If a record holds a picture, drop the picture and copy everything else exactly.

*** Block opens ***

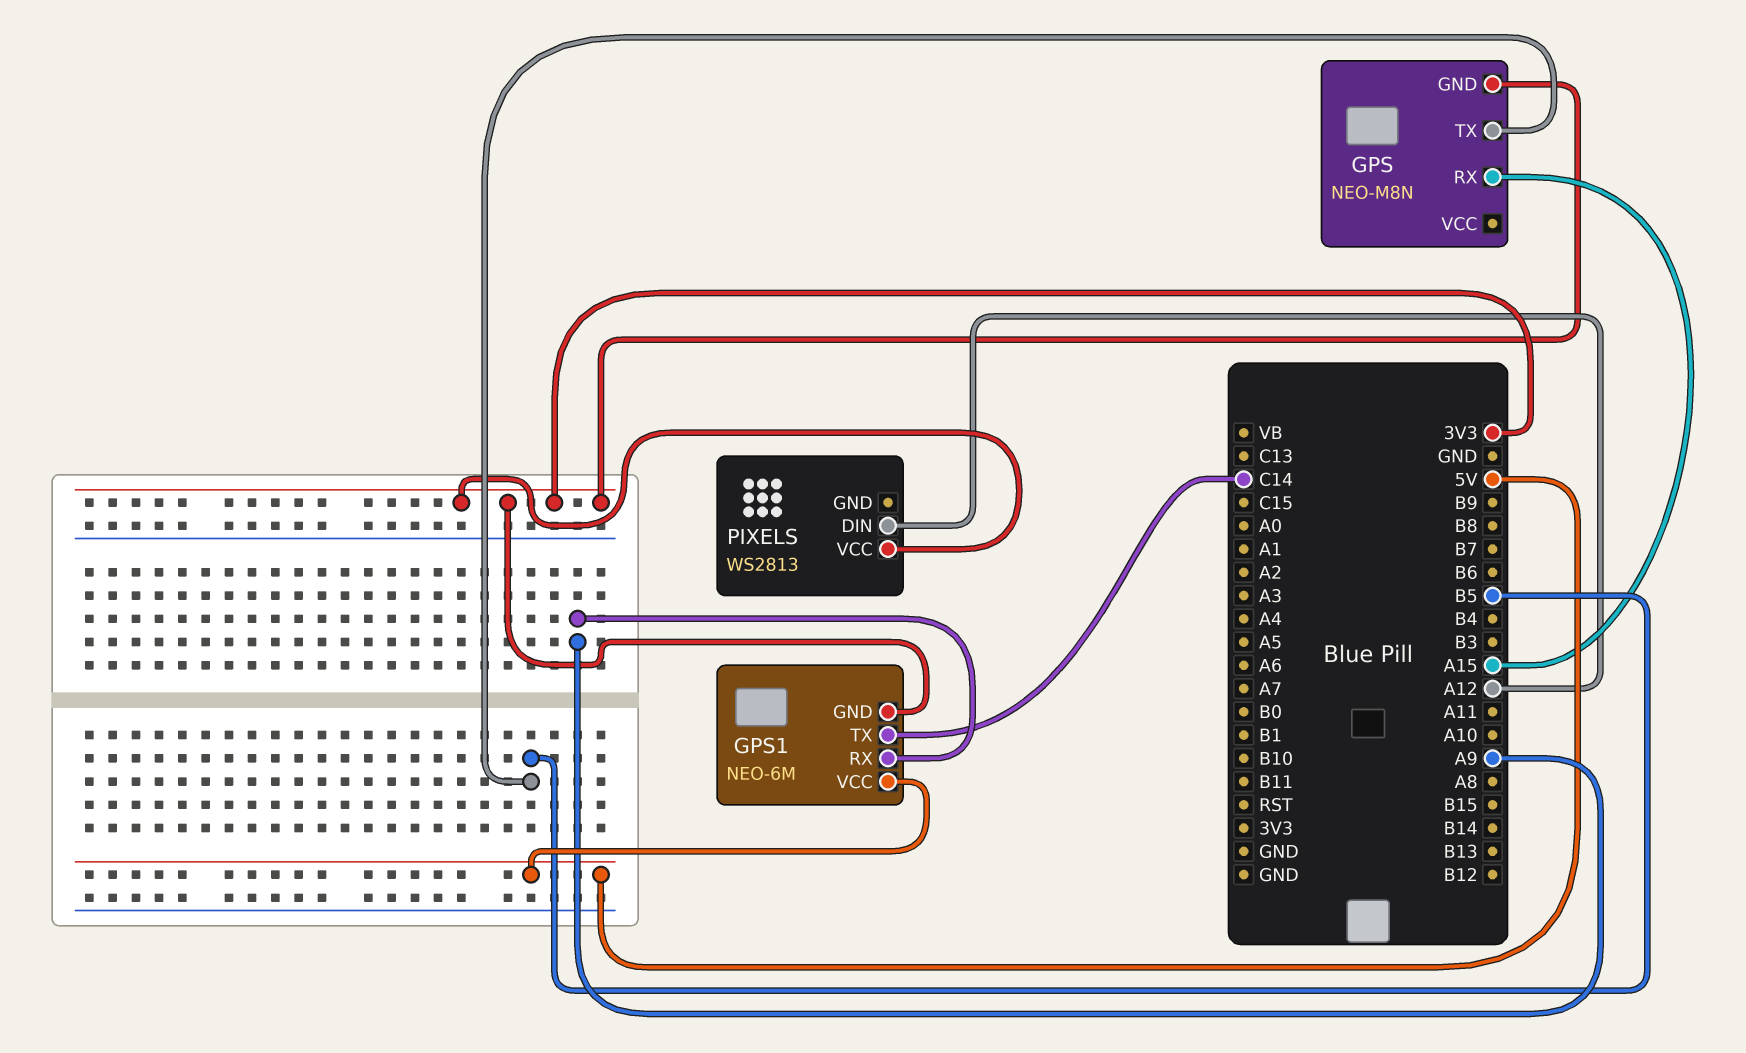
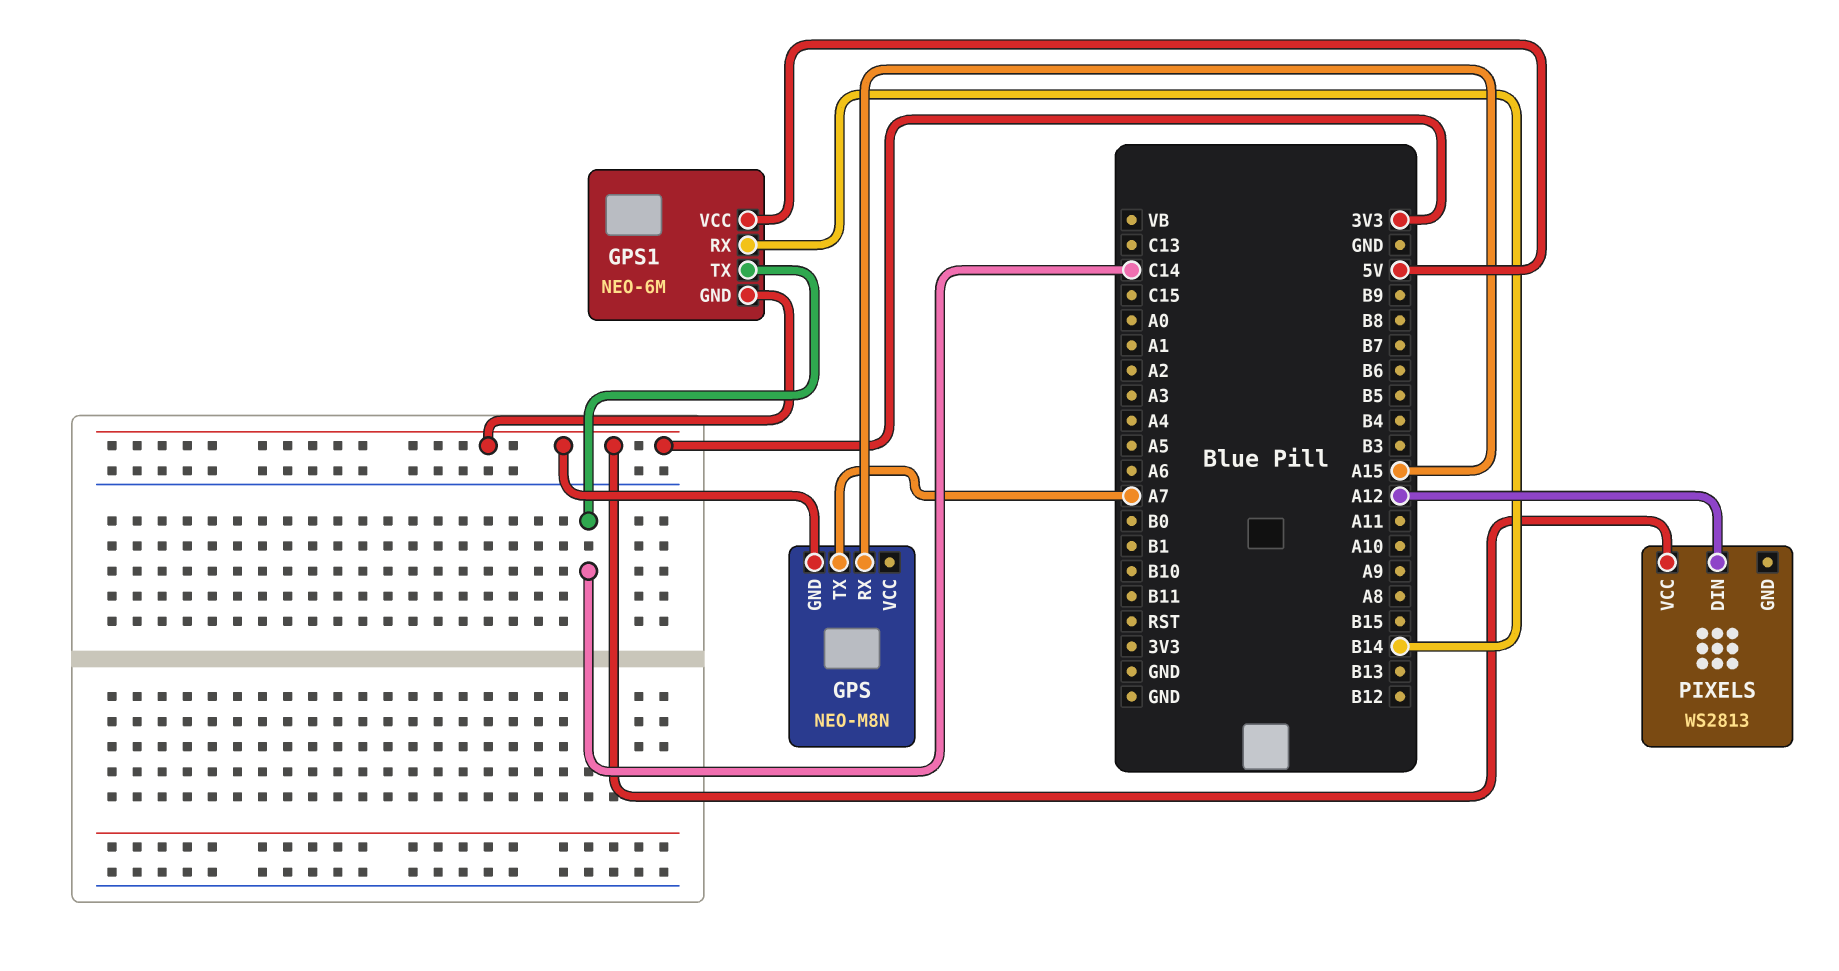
GPS pin TX: B5 -> A7
GPS1 pin RX: A9 -> B14

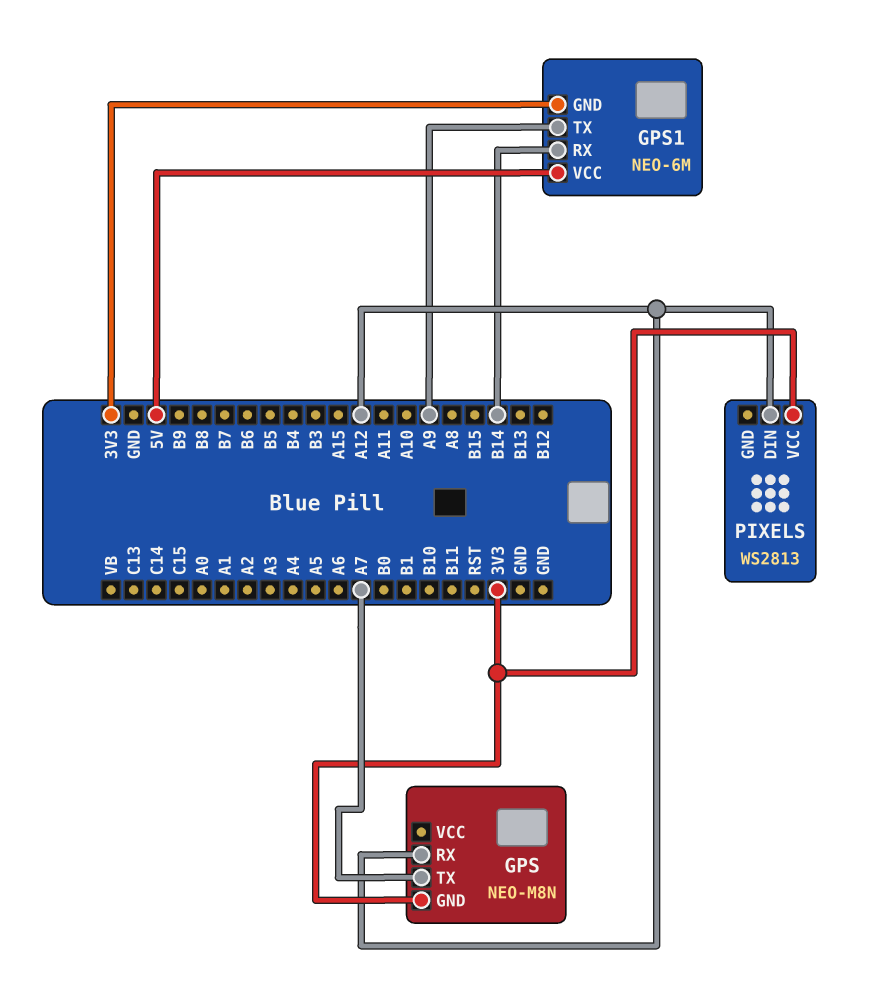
GPS pin RX: A15 -> A12
GPS1 pin TX: C14 -> A9

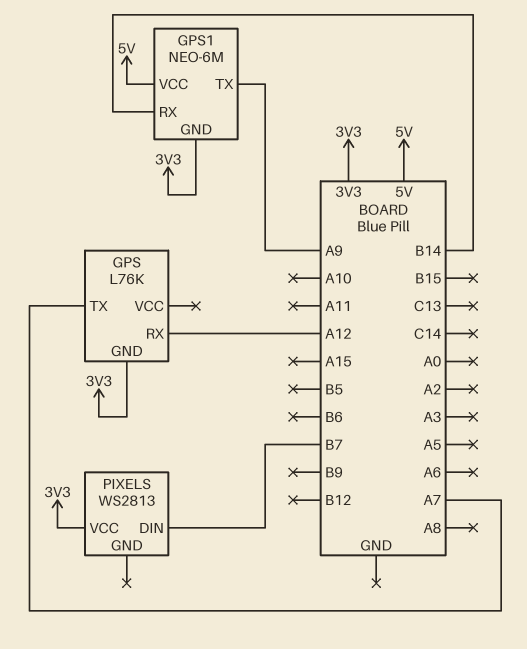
GPS: NEO-M8N -> L76K
PIXELS pin DIN: A12 -> B7

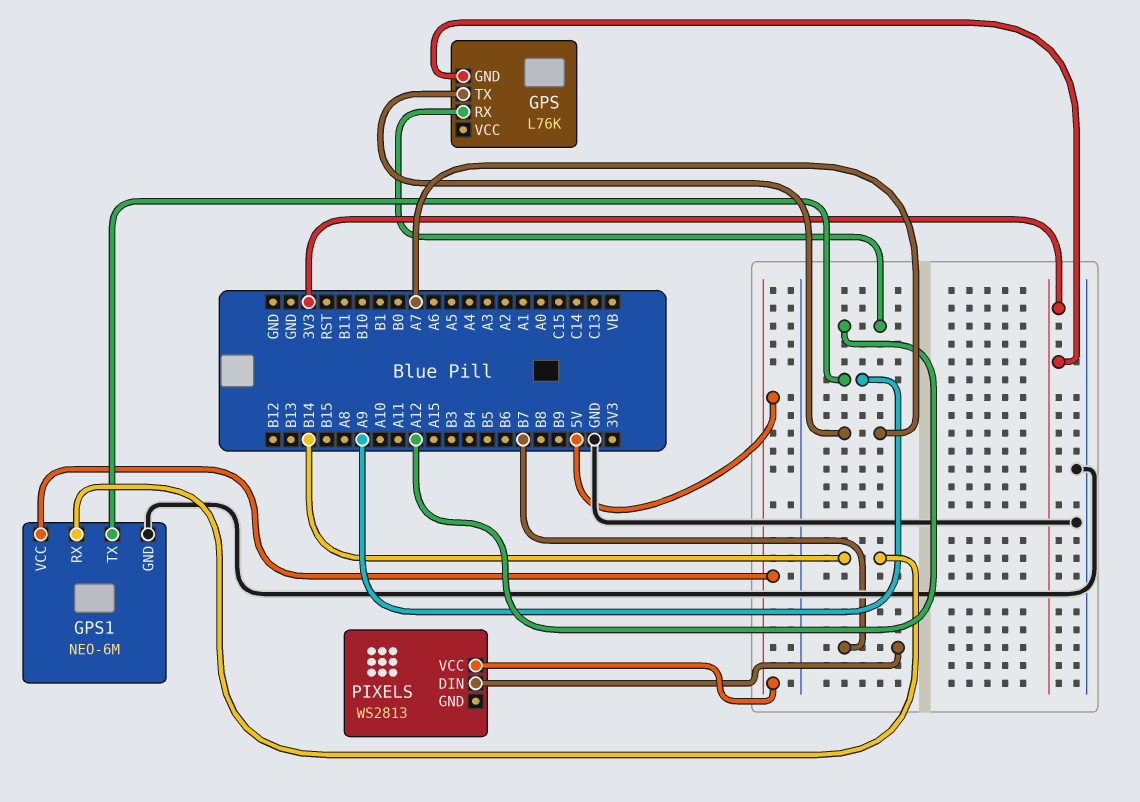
GPS1 pin GND: 3V3 -> GND
PIXELS pin VCC: 3V3 -> 5V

*** Block closes ***

● Task result
GPS pin TX: B5 -> A7
GPS1 pin RX: A9 -> B14

GPS pin RX: A15 -> A12
GPS1 pin TX: C14 -> A9

GPS: NEO-M8N -> L76K
PIXELS pin DIN: A12 -> B7

GPS1 pin GND: 3V3 -> GND
PIXELS pin VCC: 3V3 -> 5V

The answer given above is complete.